(The records begins)

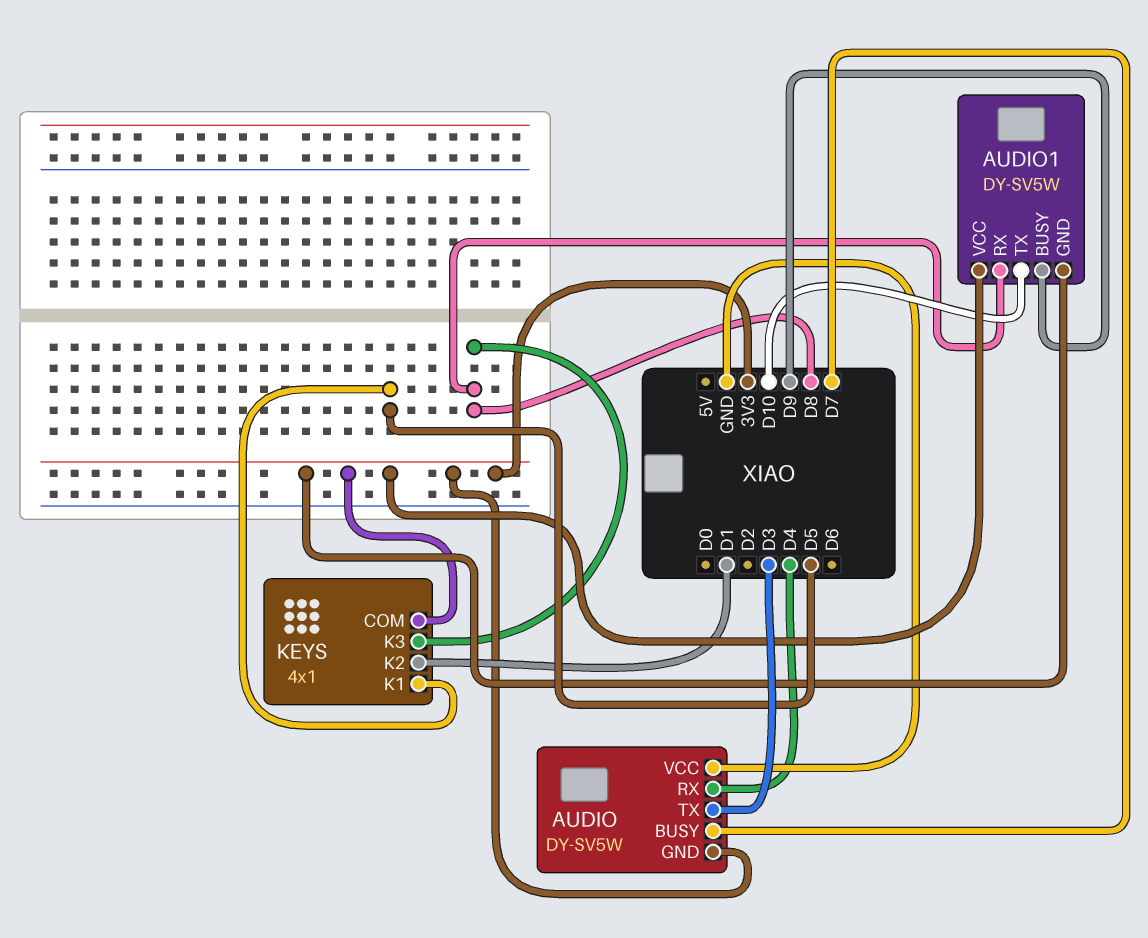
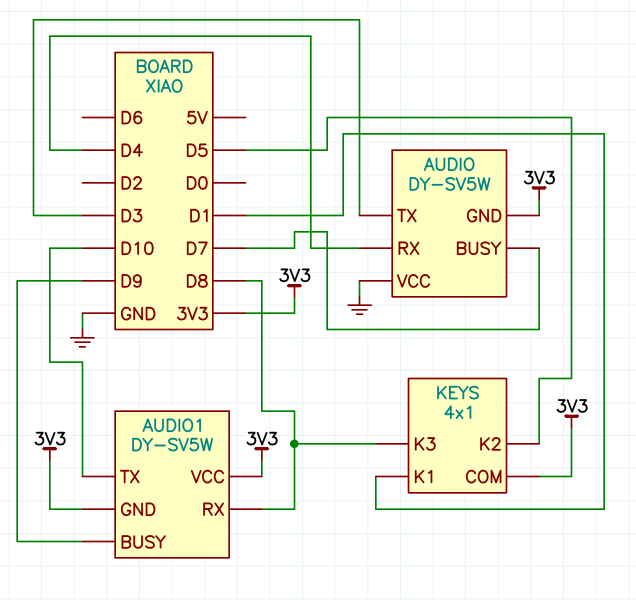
KEYS pin K1: D5 -> D1
KEYS pin K2: D1 -> D5

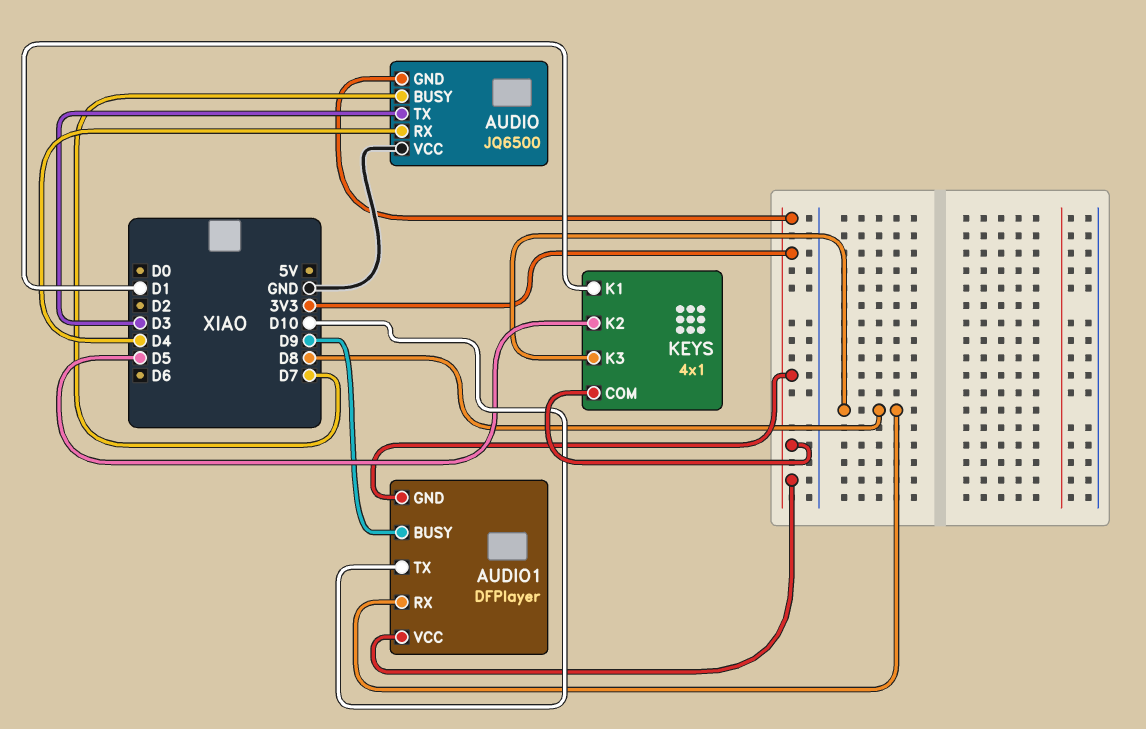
AUDIO: DY-SV5W -> JQ6500
AUDIO1: DY-SV5W -> DFPlayer

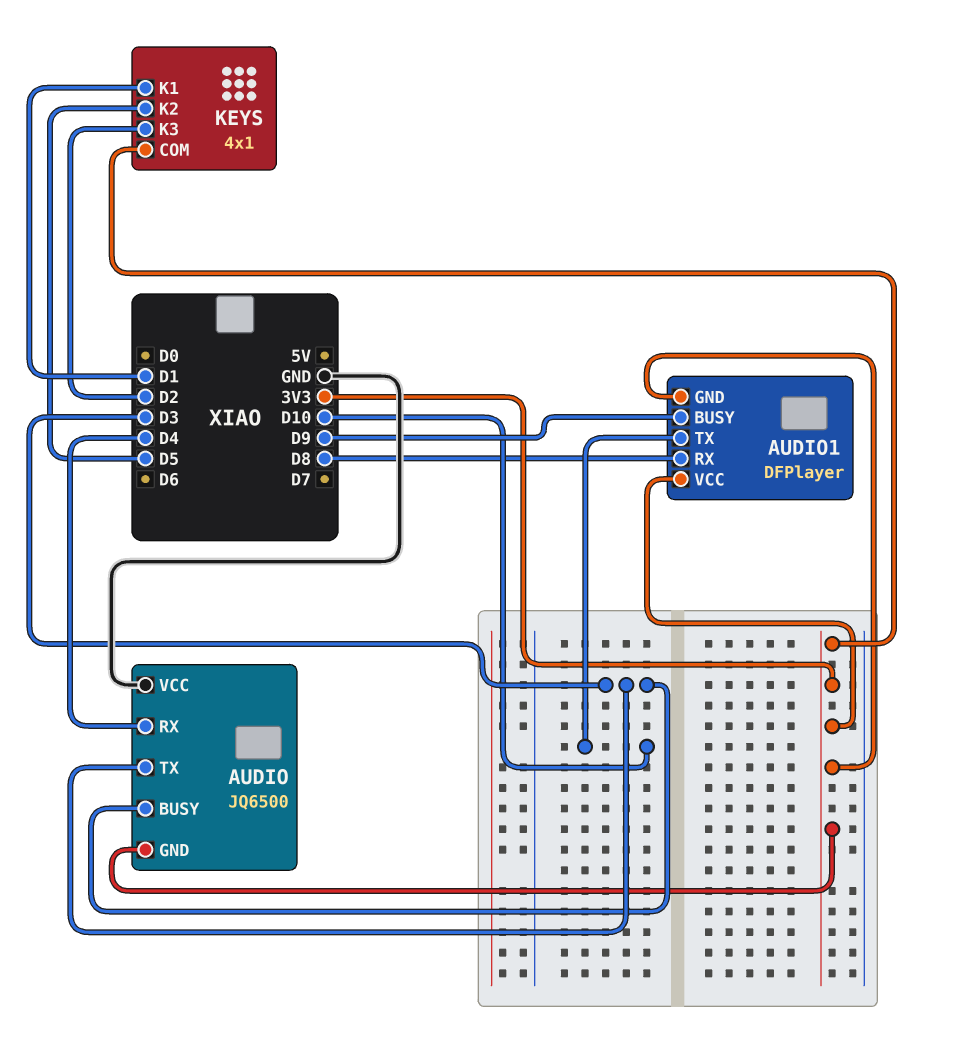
AUDIO pin BUSY: D7 -> D3
KEYS pin K3: D8 -> D2

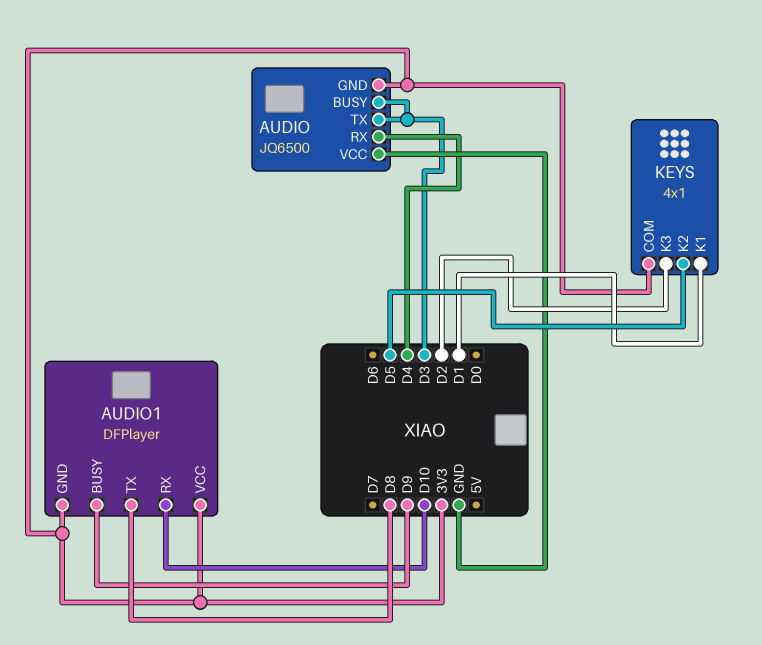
AUDIO1 pin RX: D8 -> D10
AUDIO1 pin TX: D10 -> D8

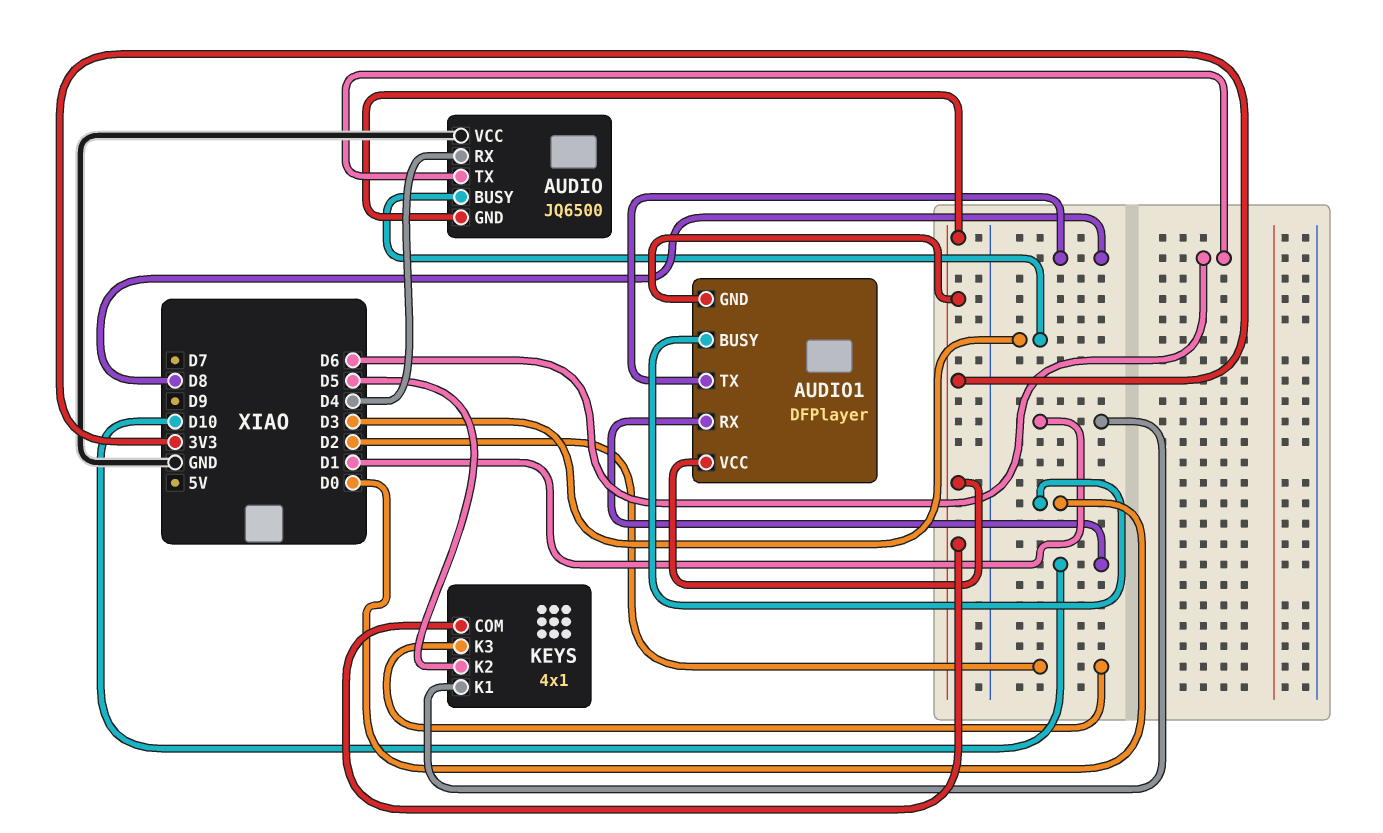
AUDIO pin TX: D3 -> D6
AUDIO1 pin BUSY: D9 -> D0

(The records ends)

Check each line above for "BUSY" and give the number of lines that match, nothing more.

▶ [Your response]:
2